▶ **The records**
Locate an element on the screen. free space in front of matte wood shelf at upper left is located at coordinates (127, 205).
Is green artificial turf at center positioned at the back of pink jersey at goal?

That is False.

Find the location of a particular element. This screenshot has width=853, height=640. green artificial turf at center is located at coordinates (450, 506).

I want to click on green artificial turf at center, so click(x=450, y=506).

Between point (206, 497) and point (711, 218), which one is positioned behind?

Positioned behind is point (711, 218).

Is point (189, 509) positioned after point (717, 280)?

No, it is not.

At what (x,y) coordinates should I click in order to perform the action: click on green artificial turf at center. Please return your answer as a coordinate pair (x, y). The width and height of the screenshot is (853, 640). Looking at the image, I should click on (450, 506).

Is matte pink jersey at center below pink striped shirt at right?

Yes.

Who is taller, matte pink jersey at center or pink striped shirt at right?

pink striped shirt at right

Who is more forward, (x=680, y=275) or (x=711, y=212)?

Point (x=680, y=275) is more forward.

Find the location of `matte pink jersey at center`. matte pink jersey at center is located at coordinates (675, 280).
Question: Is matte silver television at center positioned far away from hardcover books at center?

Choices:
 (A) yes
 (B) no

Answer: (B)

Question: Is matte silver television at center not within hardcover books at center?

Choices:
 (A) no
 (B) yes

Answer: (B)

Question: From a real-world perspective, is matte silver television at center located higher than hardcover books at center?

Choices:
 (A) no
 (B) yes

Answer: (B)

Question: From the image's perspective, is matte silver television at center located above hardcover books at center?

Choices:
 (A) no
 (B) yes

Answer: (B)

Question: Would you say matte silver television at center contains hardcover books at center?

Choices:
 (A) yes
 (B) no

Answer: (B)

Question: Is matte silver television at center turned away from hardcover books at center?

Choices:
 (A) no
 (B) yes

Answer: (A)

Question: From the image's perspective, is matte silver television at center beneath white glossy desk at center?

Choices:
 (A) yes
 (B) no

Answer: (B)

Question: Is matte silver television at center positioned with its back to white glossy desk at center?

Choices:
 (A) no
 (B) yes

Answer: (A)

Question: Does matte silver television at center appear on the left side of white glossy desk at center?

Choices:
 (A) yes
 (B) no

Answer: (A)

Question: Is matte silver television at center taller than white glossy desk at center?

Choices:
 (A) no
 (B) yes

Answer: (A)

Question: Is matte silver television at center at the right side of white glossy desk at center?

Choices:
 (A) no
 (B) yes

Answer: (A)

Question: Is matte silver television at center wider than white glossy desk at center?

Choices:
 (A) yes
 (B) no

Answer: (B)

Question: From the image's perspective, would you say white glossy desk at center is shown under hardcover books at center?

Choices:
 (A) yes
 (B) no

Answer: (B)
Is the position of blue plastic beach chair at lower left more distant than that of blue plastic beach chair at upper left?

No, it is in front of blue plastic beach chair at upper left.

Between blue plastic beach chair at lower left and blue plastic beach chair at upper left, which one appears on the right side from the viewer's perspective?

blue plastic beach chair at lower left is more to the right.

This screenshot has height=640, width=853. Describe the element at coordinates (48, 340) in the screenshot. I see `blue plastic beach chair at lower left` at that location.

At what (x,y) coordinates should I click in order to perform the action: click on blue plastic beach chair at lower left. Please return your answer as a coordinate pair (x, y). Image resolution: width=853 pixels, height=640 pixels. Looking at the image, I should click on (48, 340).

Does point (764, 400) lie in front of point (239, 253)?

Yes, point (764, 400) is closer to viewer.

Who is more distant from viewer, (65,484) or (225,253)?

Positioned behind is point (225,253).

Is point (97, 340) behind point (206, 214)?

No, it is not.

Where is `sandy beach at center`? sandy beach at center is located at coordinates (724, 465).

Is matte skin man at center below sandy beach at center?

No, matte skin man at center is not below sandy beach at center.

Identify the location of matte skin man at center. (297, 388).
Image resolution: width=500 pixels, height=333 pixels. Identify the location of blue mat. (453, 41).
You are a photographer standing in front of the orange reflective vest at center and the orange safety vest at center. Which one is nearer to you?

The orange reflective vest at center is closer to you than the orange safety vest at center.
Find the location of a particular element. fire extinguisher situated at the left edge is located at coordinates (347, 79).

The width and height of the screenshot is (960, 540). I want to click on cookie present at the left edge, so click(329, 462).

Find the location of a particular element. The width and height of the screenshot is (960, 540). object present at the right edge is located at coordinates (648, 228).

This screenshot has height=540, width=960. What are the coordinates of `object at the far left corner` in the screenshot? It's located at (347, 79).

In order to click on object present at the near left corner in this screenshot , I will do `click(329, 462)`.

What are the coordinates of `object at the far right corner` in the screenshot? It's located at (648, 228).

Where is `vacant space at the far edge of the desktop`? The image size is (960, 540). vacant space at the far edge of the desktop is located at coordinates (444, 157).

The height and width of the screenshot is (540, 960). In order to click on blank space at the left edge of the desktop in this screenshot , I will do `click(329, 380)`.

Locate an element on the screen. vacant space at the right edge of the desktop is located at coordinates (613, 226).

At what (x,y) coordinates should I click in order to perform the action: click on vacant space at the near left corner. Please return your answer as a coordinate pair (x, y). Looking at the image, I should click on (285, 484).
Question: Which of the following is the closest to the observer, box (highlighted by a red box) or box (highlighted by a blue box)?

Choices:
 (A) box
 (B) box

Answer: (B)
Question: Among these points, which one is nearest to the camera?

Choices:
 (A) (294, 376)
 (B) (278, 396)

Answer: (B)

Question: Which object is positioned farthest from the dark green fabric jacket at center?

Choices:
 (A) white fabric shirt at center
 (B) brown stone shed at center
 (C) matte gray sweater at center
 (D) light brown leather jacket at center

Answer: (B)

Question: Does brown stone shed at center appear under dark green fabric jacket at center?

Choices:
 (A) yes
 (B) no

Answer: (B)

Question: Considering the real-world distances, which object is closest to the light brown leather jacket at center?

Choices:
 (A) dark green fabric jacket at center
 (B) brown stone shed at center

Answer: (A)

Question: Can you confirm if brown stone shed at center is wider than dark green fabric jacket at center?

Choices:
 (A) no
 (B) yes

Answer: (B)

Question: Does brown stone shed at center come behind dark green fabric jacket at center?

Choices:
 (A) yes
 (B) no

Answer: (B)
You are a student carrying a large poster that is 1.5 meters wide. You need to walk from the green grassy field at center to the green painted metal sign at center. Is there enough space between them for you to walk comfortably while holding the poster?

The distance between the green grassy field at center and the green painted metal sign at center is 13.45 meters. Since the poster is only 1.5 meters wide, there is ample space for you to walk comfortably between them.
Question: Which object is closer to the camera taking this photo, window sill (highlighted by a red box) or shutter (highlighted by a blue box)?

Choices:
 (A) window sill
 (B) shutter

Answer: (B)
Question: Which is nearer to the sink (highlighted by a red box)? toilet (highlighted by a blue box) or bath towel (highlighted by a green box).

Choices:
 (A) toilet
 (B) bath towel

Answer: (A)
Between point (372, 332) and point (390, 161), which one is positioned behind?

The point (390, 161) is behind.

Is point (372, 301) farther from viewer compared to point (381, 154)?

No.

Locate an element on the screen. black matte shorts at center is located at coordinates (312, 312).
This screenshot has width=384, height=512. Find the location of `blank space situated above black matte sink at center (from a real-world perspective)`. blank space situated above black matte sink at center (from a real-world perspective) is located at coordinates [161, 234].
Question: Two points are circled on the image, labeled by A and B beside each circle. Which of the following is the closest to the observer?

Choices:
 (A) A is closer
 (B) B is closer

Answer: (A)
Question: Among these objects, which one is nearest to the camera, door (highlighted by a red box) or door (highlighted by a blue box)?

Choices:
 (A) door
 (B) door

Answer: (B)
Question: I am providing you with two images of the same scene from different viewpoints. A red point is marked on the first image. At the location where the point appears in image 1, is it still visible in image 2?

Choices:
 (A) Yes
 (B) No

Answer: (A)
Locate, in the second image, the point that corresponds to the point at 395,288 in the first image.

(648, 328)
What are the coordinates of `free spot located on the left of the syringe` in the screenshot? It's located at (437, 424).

▶ **Directions for this task**
Reproduce every one of the records above word for word, keeping each line in its original order.

▶ **Answer below**
Locate an element on the screen. free space in front of matte wood shelf at upper left is located at coordinates (127, 205).
Is green artificial turf at center positioned at the back of pink jersey at goal?

That is False.

Find the location of a particular element. This screenshot has width=853, height=640. green artificial turf at center is located at coordinates (450, 506).

I want to click on green artificial turf at center, so click(x=450, y=506).

Between point (206, 497) and point (711, 218), which one is positioned behind?

Positioned behind is point (711, 218).

Is point (189, 509) positioned after point (717, 280)?

No, it is not.

At what (x,y) coordinates should I click in order to perform the action: click on green artificial turf at center. Please return your answer as a coordinate pair (x, y). The width and height of the screenshot is (853, 640). Looking at the image, I should click on (450, 506).

Is matte pink jersey at center below pink striped shirt at right?

Yes.

Who is taller, matte pink jersey at center or pink striped shirt at right?

pink striped shirt at right

Who is more forward, (x=680, y=275) or (x=711, y=212)?

Point (x=680, y=275) is more forward.

Find the location of `matte pink jersey at center`. matte pink jersey at center is located at coordinates (675, 280).
Question: Is matte silver television at center positioned far away from hardcover books at center?

Choices:
 (A) yes
 (B) no

Answer: (B)

Question: Is matte silver television at center not within hardcover books at center?

Choices:
 (A) no
 (B) yes

Answer: (B)

Question: From a real-world perspective, is matte silver television at center located higher than hardcover books at center?

Choices:
 (A) no
 (B) yes

Answer: (B)

Question: From the image's perspective, is matte silver television at center located above hardcover books at center?

Choices:
 (A) no
 (B) yes

Answer: (B)

Question: Would you say matte silver television at center contains hardcover books at center?

Choices:
 (A) yes
 (B) no

Answer: (B)

Question: Is matte silver television at center turned away from hardcover books at center?

Choices:
 (A) no
 (B) yes

Answer: (A)

Question: From the image's perspective, is matte silver television at center beneath white glossy desk at center?

Choices:
 (A) yes
 (B) no

Answer: (B)

Question: Is matte silver television at center positioned with its back to white glossy desk at center?

Choices:
 (A) no
 (B) yes

Answer: (A)

Question: Does matte silver television at center appear on the left side of white glossy desk at center?

Choices:
 (A) yes
 (B) no

Answer: (A)

Question: Is matte silver television at center taller than white glossy desk at center?

Choices:
 (A) no
 (B) yes

Answer: (A)

Question: Is matte silver television at center at the right side of white glossy desk at center?

Choices:
 (A) no
 (B) yes

Answer: (A)

Question: Is matte silver television at center wider than white glossy desk at center?

Choices:
 (A) yes
 (B) no

Answer: (B)

Question: From the image's perspective, would you say white glossy desk at center is shown under hardcover books at center?

Choices:
 (A) yes
 (B) no

Answer: (B)
Is the position of blue plastic beach chair at lower left more distant than that of blue plastic beach chair at upper left?

No, it is in front of blue plastic beach chair at upper left.

Between blue plastic beach chair at lower left and blue plastic beach chair at upper left, which one appears on the right side from the viewer's perspective?

blue plastic beach chair at lower left is more to the right.

This screenshot has height=640, width=853. Describe the element at coordinates (48, 340) in the screenshot. I see `blue plastic beach chair at lower left` at that location.

At what (x,y) coordinates should I click in order to perform the action: click on blue plastic beach chair at lower left. Please return your answer as a coordinate pair (x, y). Image resolution: width=853 pixels, height=640 pixels. Looking at the image, I should click on (48, 340).

Does point (764, 400) lie in front of point (239, 253)?

Yes, point (764, 400) is closer to viewer.

Who is more distant from viewer, (65,484) or (225,253)?

Positioned behind is point (225,253).

Is point (97, 340) behind point (206, 214)?

No, it is not.

Where is `sandy beach at center`? sandy beach at center is located at coordinates (724, 465).

Is matte skin man at center below sandy beach at center?

No, matte skin man at center is not below sandy beach at center.

Identify the location of matte skin man at center. (297, 388).
Image resolution: width=500 pixels, height=333 pixels. Identify the location of blue mat. (453, 41).
You are a photographer standing in front of the orange reflective vest at center and the orange safety vest at center. Which one is nearer to you?

The orange reflective vest at center is closer to you than the orange safety vest at center.
Find the location of a particular element. fire extinguisher situated at the left edge is located at coordinates (347, 79).

The width and height of the screenshot is (960, 540). I want to click on cookie present at the left edge, so click(329, 462).

Find the location of a particular element. The width and height of the screenshot is (960, 540). object present at the right edge is located at coordinates (648, 228).

This screenshot has height=540, width=960. What are the coordinates of `object at the far left corner` in the screenshot? It's located at (347, 79).

In order to click on object present at the near left corner in this screenshot , I will do `click(329, 462)`.

What are the coordinates of `object at the far right corner` in the screenshot? It's located at (648, 228).

Where is `vacant space at the far edge of the desktop`? The image size is (960, 540). vacant space at the far edge of the desktop is located at coordinates (444, 157).

The height and width of the screenshot is (540, 960). In order to click on blank space at the left edge of the desktop in this screenshot , I will do `click(329, 380)`.

Locate an element on the screen. vacant space at the right edge of the desktop is located at coordinates (613, 226).

At what (x,y) coordinates should I click in order to perform the action: click on vacant space at the near left corner. Please return your answer as a coordinate pair (x, y). Looking at the image, I should click on (285, 484).
Question: Which of the following is the closest to the observer, box (highlighted by a red box) or box (highlighted by a blue box)?

Choices:
 (A) box
 (B) box

Answer: (B)
Question: Among these points, which one is nearest to the camera?

Choices:
 (A) (294, 376)
 (B) (278, 396)

Answer: (B)

Question: Which object is positioned farthest from the dark green fabric jacket at center?

Choices:
 (A) white fabric shirt at center
 (B) brown stone shed at center
 (C) matte gray sweater at center
 (D) light brown leather jacket at center

Answer: (B)

Question: Does brown stone shed at center appear under dark green fabric jacket at center?

Choices:
 (A) yes
 (B) no

Answer: (B)

Question: Considering the real-world distances, which object is closest to the light brown leather jacket at center?

Choices:
 (A) dark green fabric jacket at center
 (B) brown stone shed at center

Answer: (A)

Question: Can you confirm if brown stone shed at center is wider than dark green fabric jacket at center?

Choices:
 (A) no
 (B) yes

Answer: (B)

Question: Does brown stone shed at center come behind dark green fabric jacket at center?

Choices:
 (A) yes
 (B) no

Answer: (B)
You are a student carrying a large poster that is 1.5 meters wide. You need to walk from the green grassy field at center to the green painted metal sign at center. Is there enough space between them for you to walk comfortably while holding the poster?

The distance between the green grassy field at center and the green painted metal sign at center is 13.45 meters. Since the poster is only 1.5 meters wide, there is ample space for you to walk comfortably between them.
Question: Which object is closer to the camera taking this photo, window sill (highlighted by a red box) or shutter (highlighted by a blue box)?

Choices:
 (A) window sill
 (B) shutter

Answer: (B)
Question: Which is nearer to the sink (highlighted by a red box)? toilet (highlighted by a blue box) or bath towel (highlighted by a green box).

Choices:
 (A) toilet
 (B) bath towel

Answer: (A)
Between point (372, 332) and point (390, 161), which one is positioned behind?

The point (390, 161) is behind.

Is point (372, 301) farther from viewer compared to point (381, 154)?

No.

Locate an element on the screen. black matte shorts at center is located at coordinates (312, 312).
This screenshot has width=384, height=512. Find the location of `blank space situated above black matte sink at center (from a real-world perspective)`. blank space situated above black matte sink at center (from a real-world perspective) is located at coordinates [161, 234].
Question: Two points are circled on the image, labeled by A and B beside each circle. Which of the following is the closest to the observer?

Choices:
 (A) A is closer
 (B) B is closer

Answer: (A)
Question: Among these objects, which one is nearest to the camera, door (highlighted by a red box) or door (highlighted by a blue box)?

Choices:
 (A) door
 (B) door

Answer: (B)
Question: I am providing you with two images of the same scene from different viewpoints. A red point is marked on the first image. At the location where the point appears in image 1, is it still visible in image 2?

Choices:
 (A) Yes
 (B) No

Answer: (A)
Locate, in the second image, the point that corresponds to the point at 395,288 in the first image.

(648, 328)
What are the coordinates of `free spot located on the left of the syringe` in the screenshot? It's located at (437, 424).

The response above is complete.